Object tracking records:
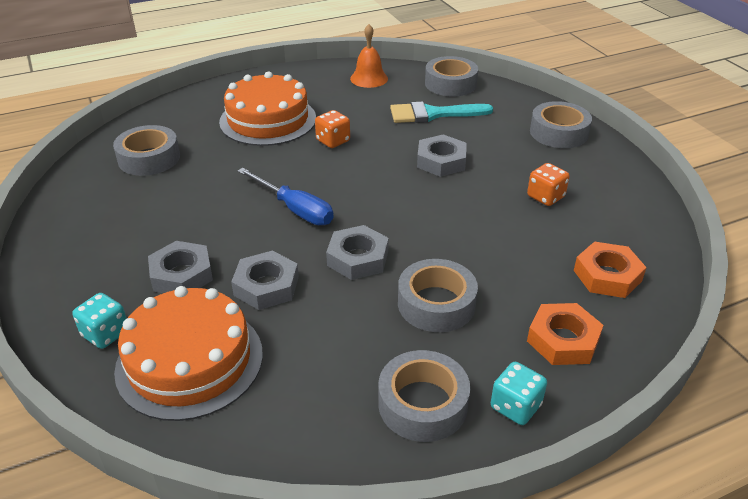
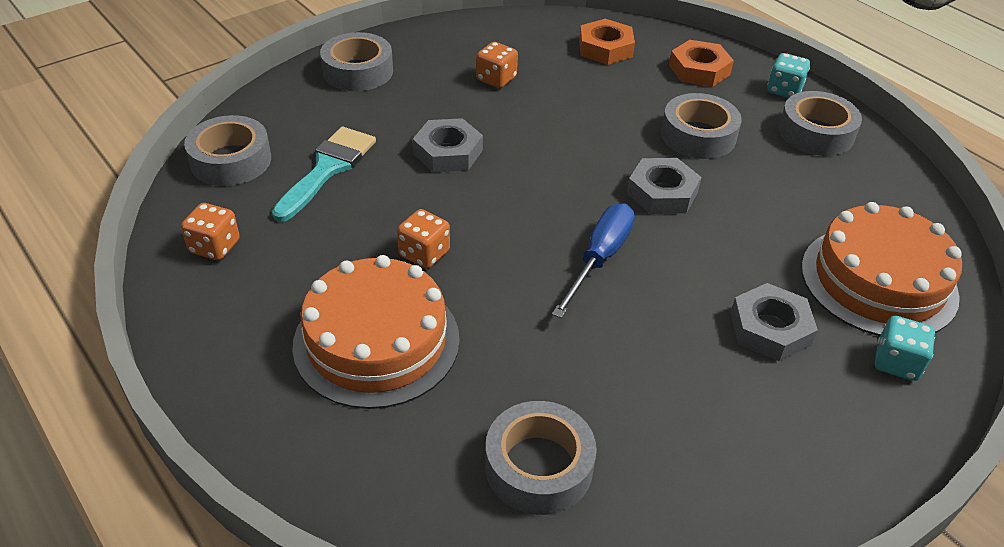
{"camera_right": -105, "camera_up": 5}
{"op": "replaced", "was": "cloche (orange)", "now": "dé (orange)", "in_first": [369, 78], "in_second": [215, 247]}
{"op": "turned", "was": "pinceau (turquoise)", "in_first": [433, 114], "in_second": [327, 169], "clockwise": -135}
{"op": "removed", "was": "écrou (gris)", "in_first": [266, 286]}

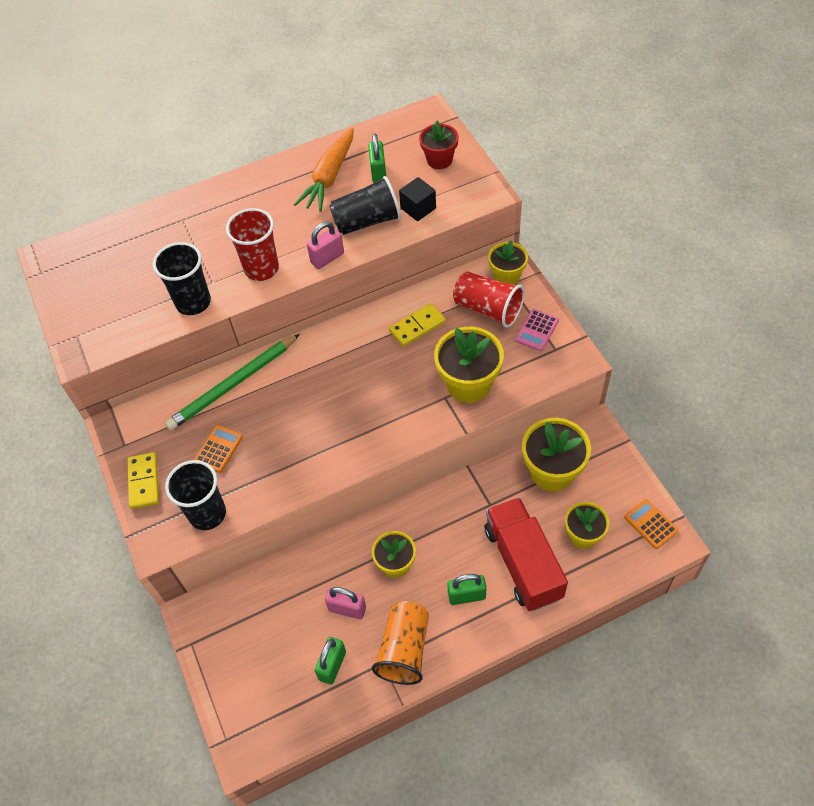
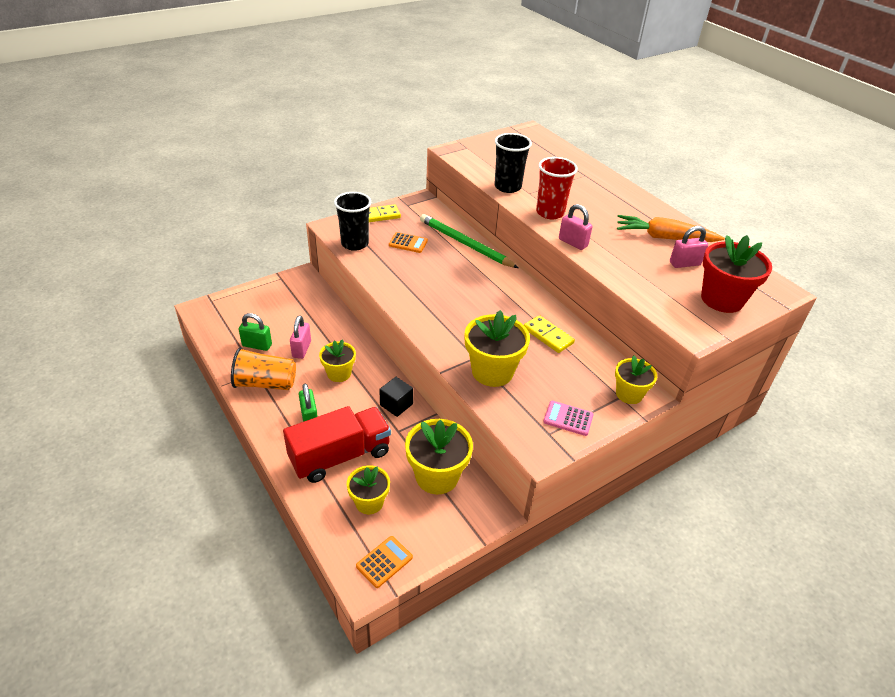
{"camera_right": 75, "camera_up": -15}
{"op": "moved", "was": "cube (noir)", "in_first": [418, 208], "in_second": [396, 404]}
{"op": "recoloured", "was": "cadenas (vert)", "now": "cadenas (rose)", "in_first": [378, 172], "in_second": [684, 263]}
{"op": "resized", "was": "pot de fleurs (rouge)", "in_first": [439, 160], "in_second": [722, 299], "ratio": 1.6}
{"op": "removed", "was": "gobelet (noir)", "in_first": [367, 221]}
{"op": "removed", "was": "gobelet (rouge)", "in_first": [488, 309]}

=== BRIEF ===
Apart from the images, the entries above must be returned without alteration.

=== ANSWER TO THIS PROBLEM ===
{"camera_right": -105, "camera_up": 5}
{"op": "replaced", "was": "cloche (orange)", "now": "dé (orange)", "in_first": [369, 78], "in_second": [215, 247]}
{"op": "turned", "was": "pinceau (turquoise)", "in_first": [433, 114], "in_second": [327, 169], "clockwise": -135}
{"op": "removed", "was": "écrou (gris)", "in_first": [266, 286]}

{"camera_right": 75, "camera_up": -15}
{"op": "moved", "was": "cube (noir)", "in_first": [418, 208], "in_second": [396, 404]}
{"op": "recoloured", "was": "cadenas (vert)", "now": "cadenas (rose)", "in_first": [378, 172], "in_second": [684, 263]}
{"op": "resized", "was": "pot de fleurs (rouge)", "in_first": [439, 160], "in_second": [722, 299], "ratio": 1.6}
{"op": "removed", "was": "gobelet (noir)", "in_first": [367, 221]}
{"op": "removed", "was": "gobelet (rouge)", "in_first": [488, 309]}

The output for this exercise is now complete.